▸ Task item
I need the lines below from the one with "- removed: purple pan <620 107>" down to the one with "- replaced: purple" reproduced exactly, both ends included, and nothing else.

▸ Before-and-after object listings

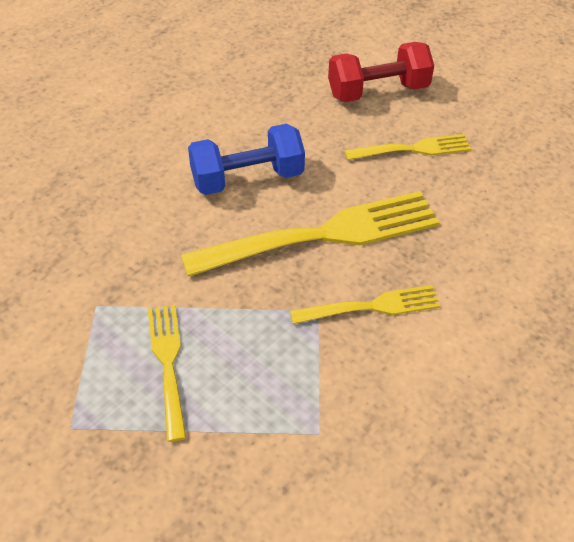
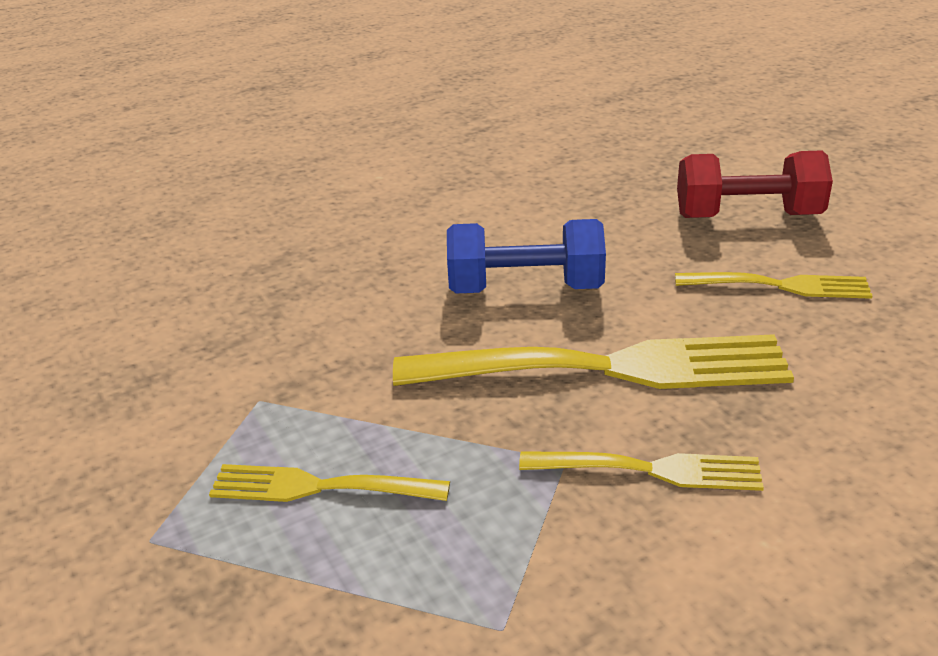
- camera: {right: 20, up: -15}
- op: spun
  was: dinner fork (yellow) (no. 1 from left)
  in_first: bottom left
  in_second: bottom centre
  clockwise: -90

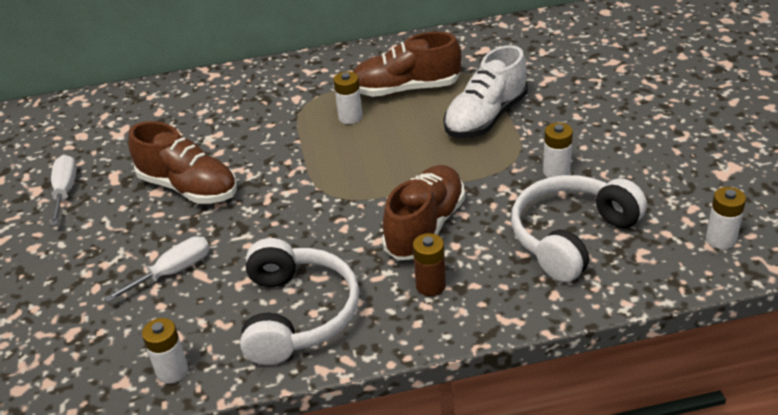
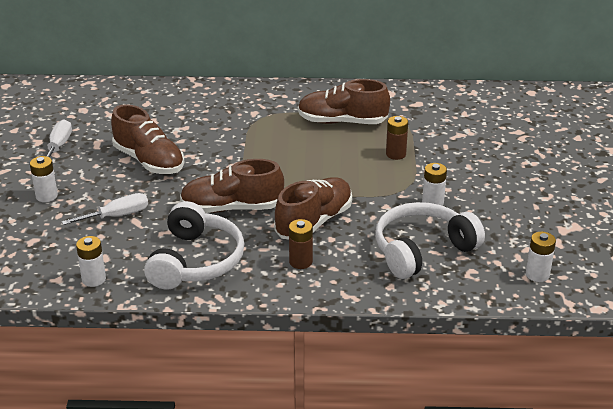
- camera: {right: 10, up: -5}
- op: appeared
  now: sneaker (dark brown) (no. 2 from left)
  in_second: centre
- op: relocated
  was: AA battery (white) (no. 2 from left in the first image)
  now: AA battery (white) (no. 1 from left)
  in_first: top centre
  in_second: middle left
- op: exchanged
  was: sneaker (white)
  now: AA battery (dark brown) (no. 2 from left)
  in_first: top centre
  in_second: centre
==
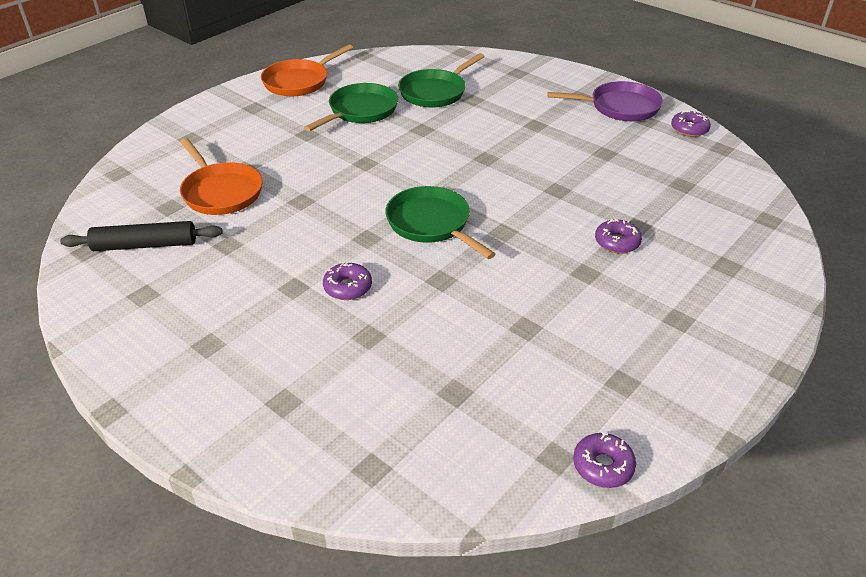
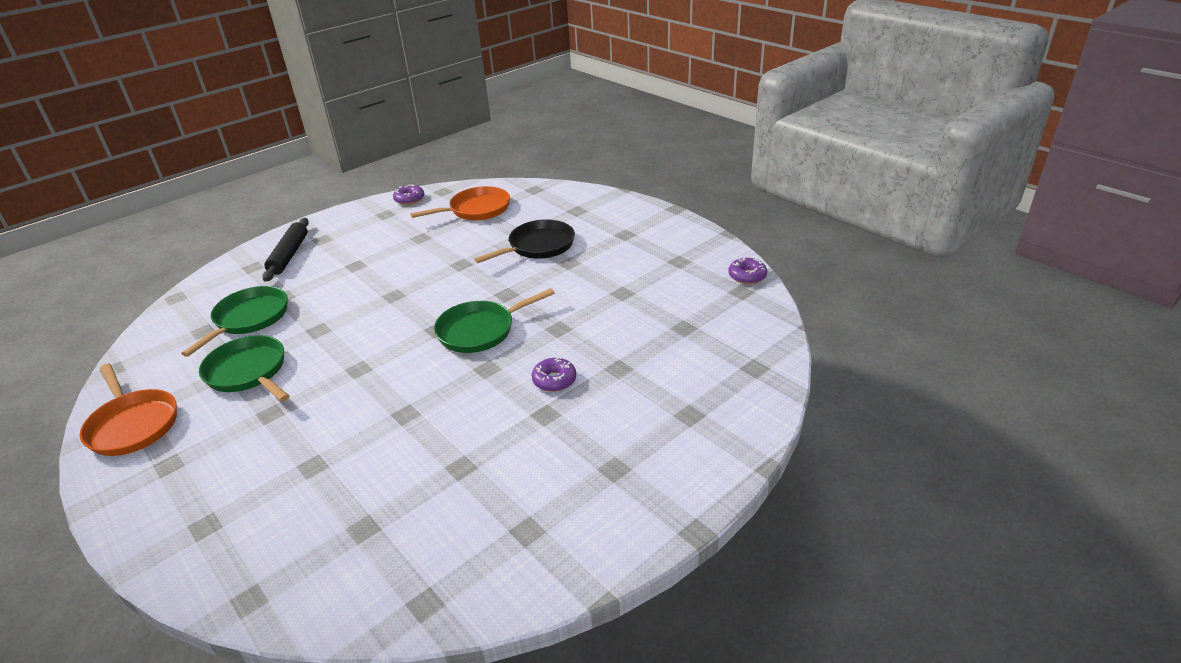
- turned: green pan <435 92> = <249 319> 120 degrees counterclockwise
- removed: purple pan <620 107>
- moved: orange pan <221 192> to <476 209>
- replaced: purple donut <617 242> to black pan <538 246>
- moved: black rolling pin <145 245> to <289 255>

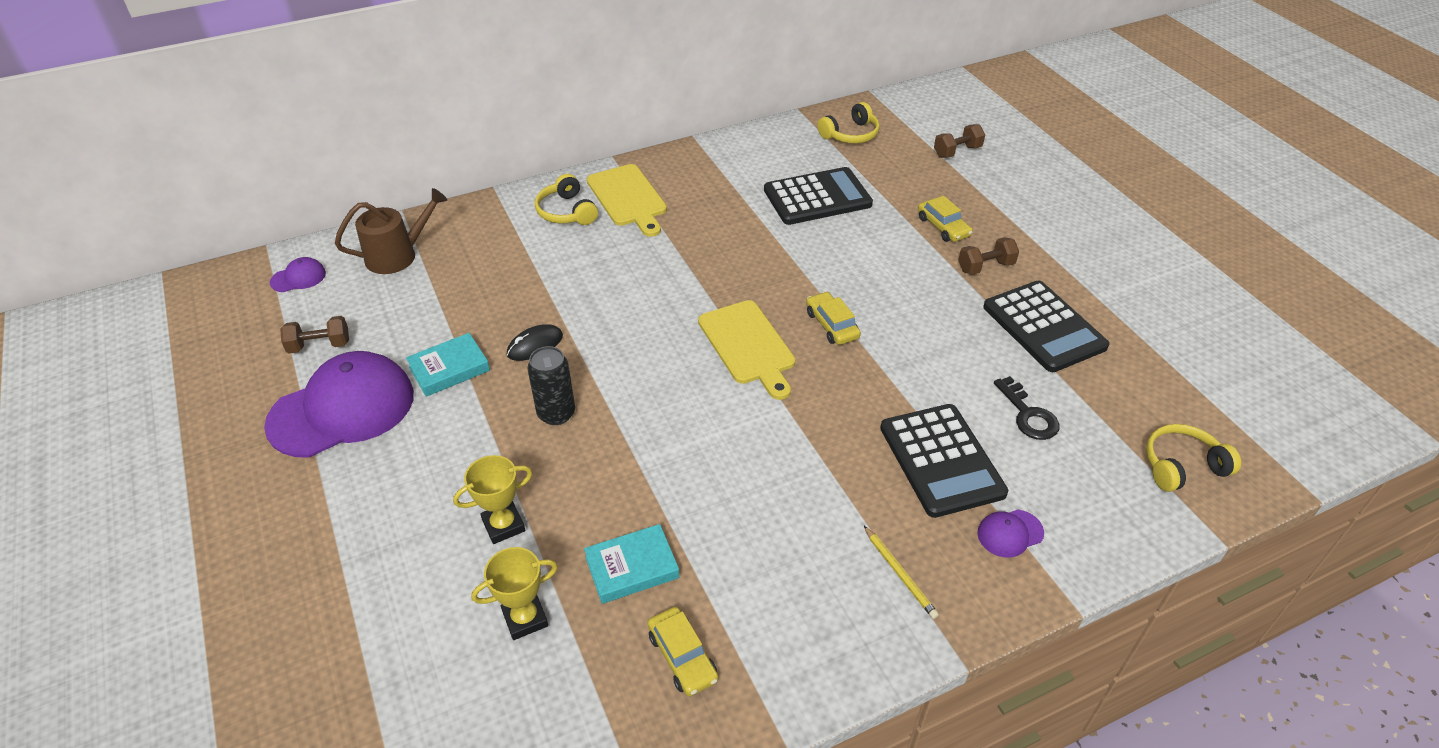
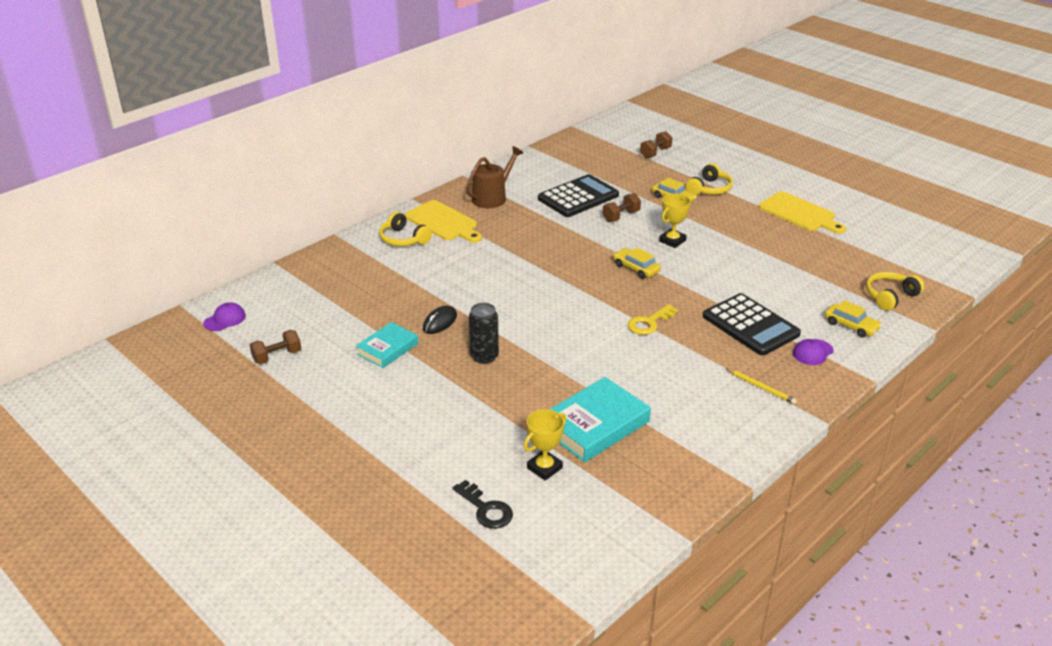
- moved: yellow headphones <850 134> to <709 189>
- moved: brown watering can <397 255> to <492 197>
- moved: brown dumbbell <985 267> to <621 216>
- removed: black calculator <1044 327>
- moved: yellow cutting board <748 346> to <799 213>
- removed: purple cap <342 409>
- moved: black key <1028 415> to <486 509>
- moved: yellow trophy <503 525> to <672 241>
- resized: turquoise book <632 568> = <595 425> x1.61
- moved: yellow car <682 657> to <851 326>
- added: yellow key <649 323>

▸ Output for this task
- removed: purple pan <620 107>
- moved: orange pan <221 192> to <476 209>
- replaced: purple donut <617 242> to black pan <538 246>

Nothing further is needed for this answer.